[RECORDS SHOWN — start]
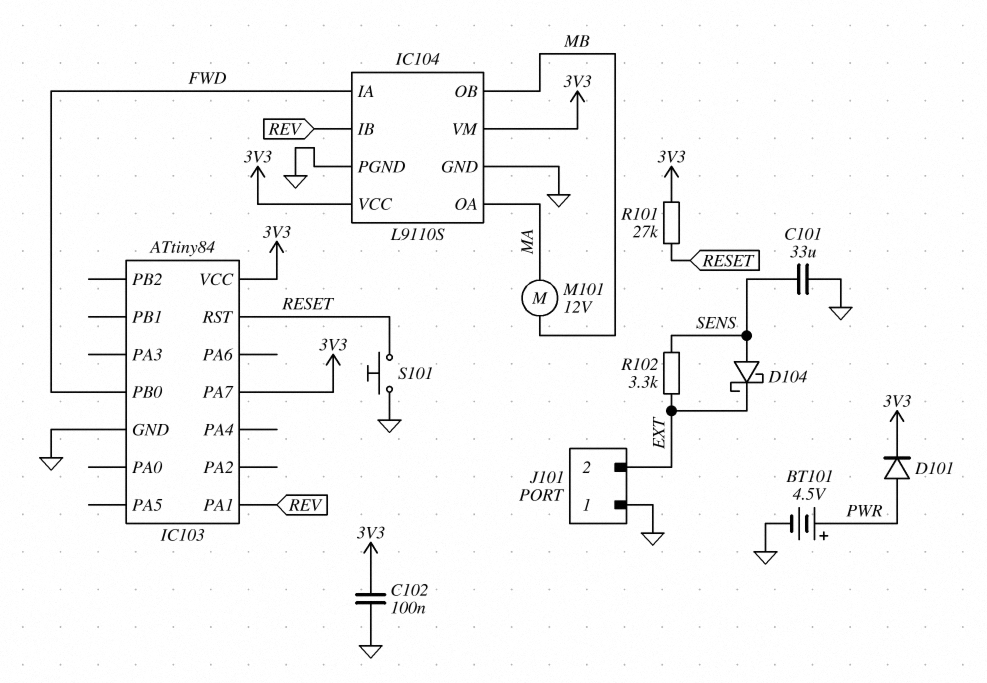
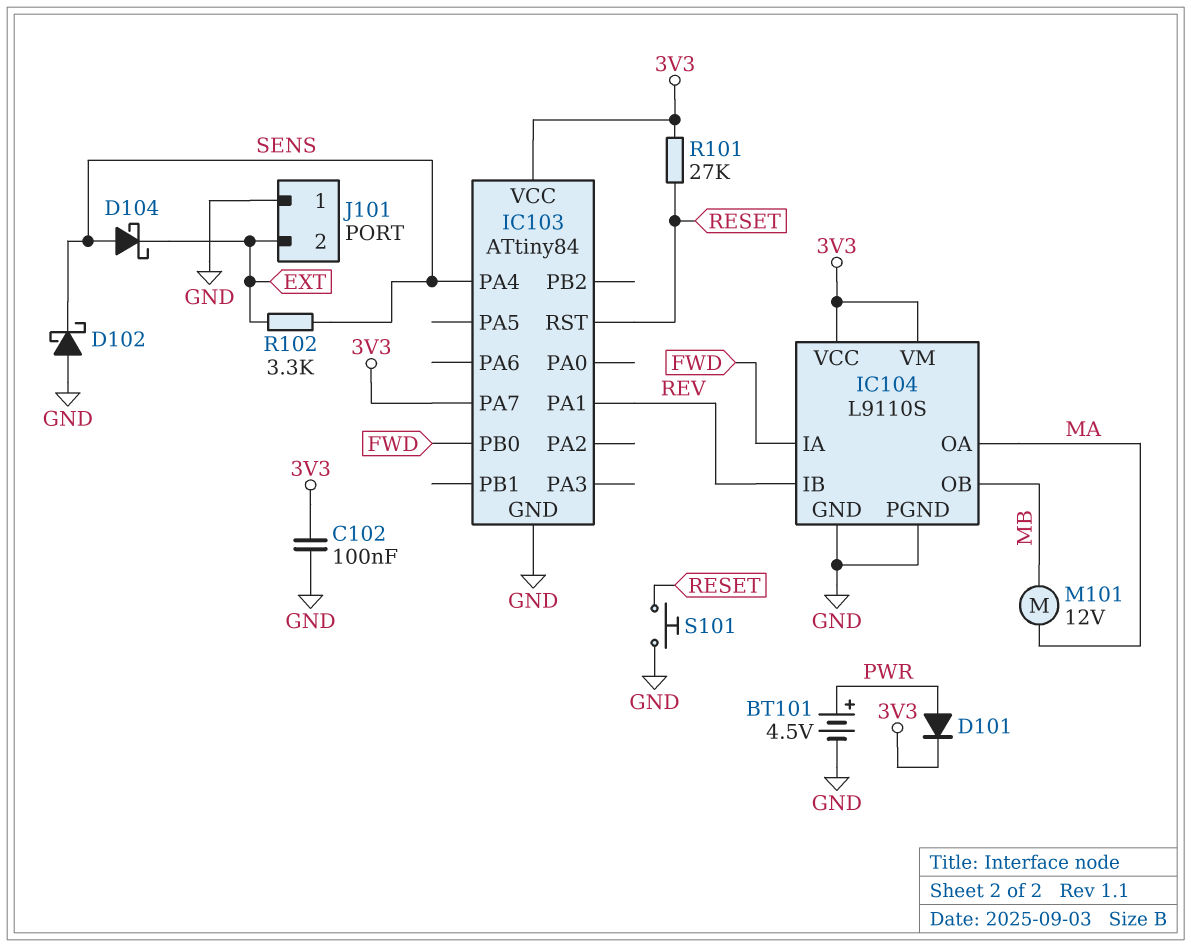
C101: 33uF (GND, SENS) -> none
D102: none -> schottky (A GND, K SENS)
IC103 pin PA4: none -> SENS

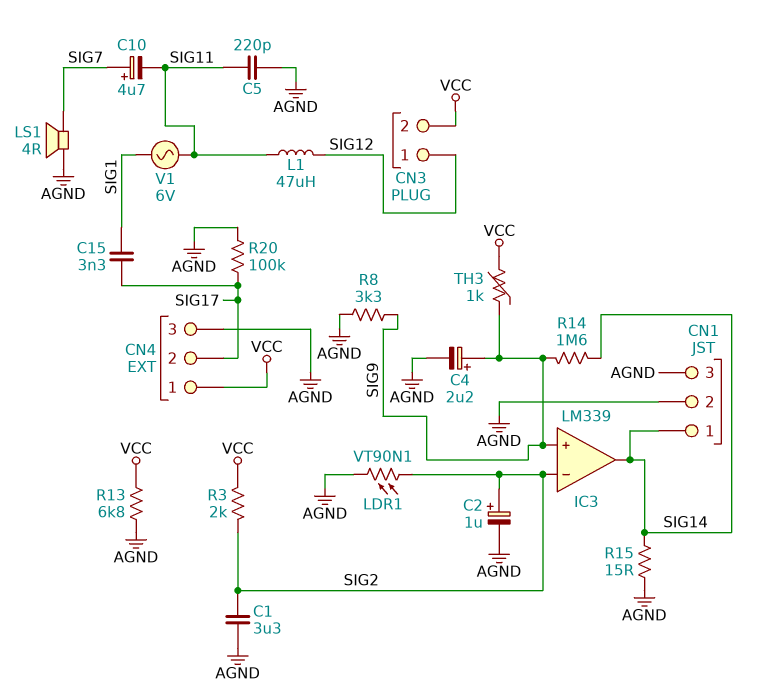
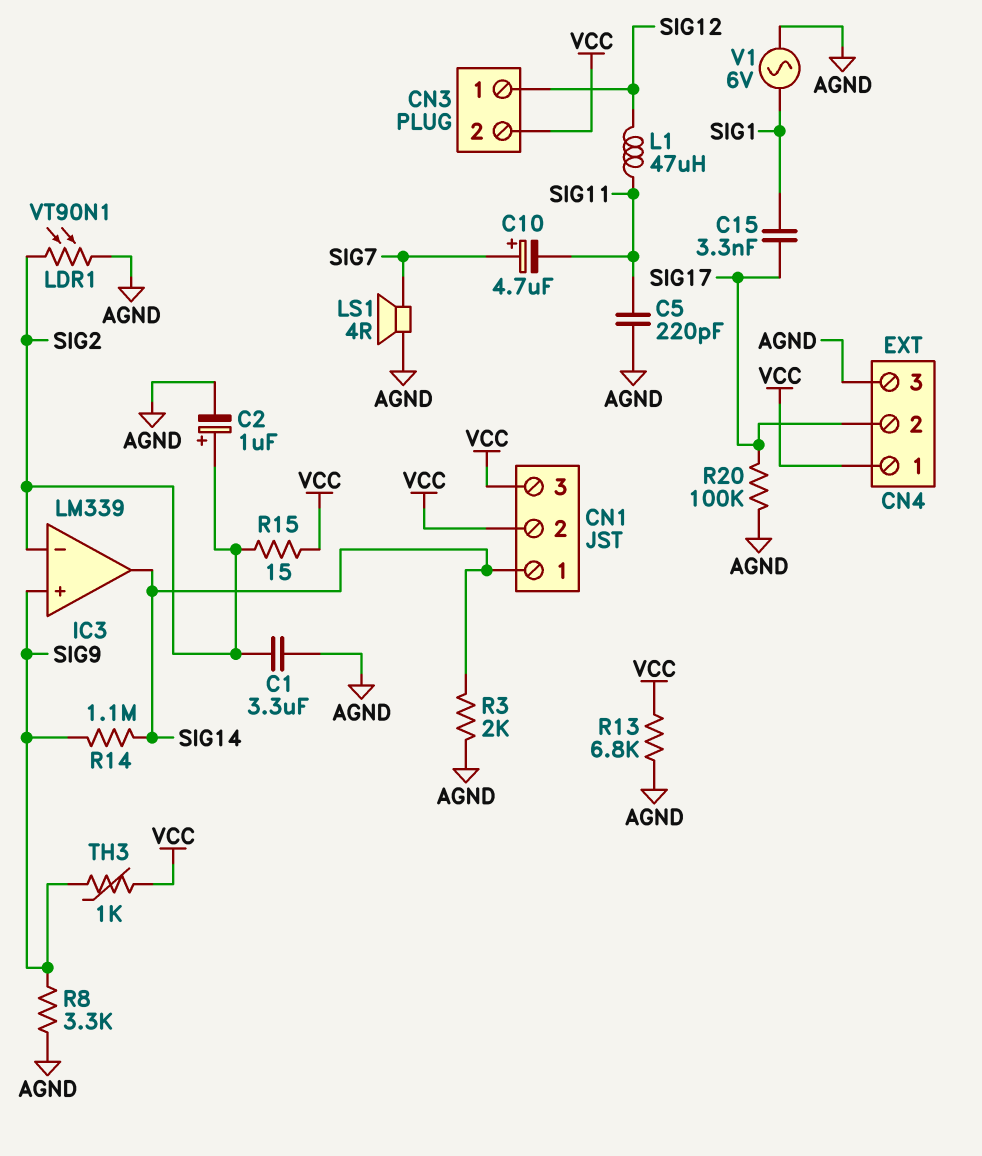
C4: 2.2uF (plus SIG9, minus AGND) -> none
CN1 pin 2: AGND -> VCC
CN1 pin 3: AGND -> VCC
R3: 2k (SIG2, VCC) -> 2k (AGND, SIG14)
R14: 1.6M (SIG9, SIG14) -> 1.1M (SIG9, SIG14)
R15: 15 (AGND, SIG14) -> 15 (SIG2, VCC)
V1: AC 6V (SIG1, SIG11) -> AC 6V (AGND, SIG1)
[RECORDS SHOWN — finish]
Using the listing above, pick out each line that contains the word "AGND", then copy it.

**RESPONSE AREA**
C4: 2.2uF (plus SIG9, minus AGND) -> none
CN1 pin 2: AGND -> VCC
CN1 pin 3: AGND -> VCC
R3: 2k (SIG2, VCC) -> 2k (AGND, SIG14)
R15: 15 (AGND, SIG14) -> 15 (SIG2, VCC)
V1: AC 6V (SIG1, SIG11) -> AC 6V (AGND, SIG1)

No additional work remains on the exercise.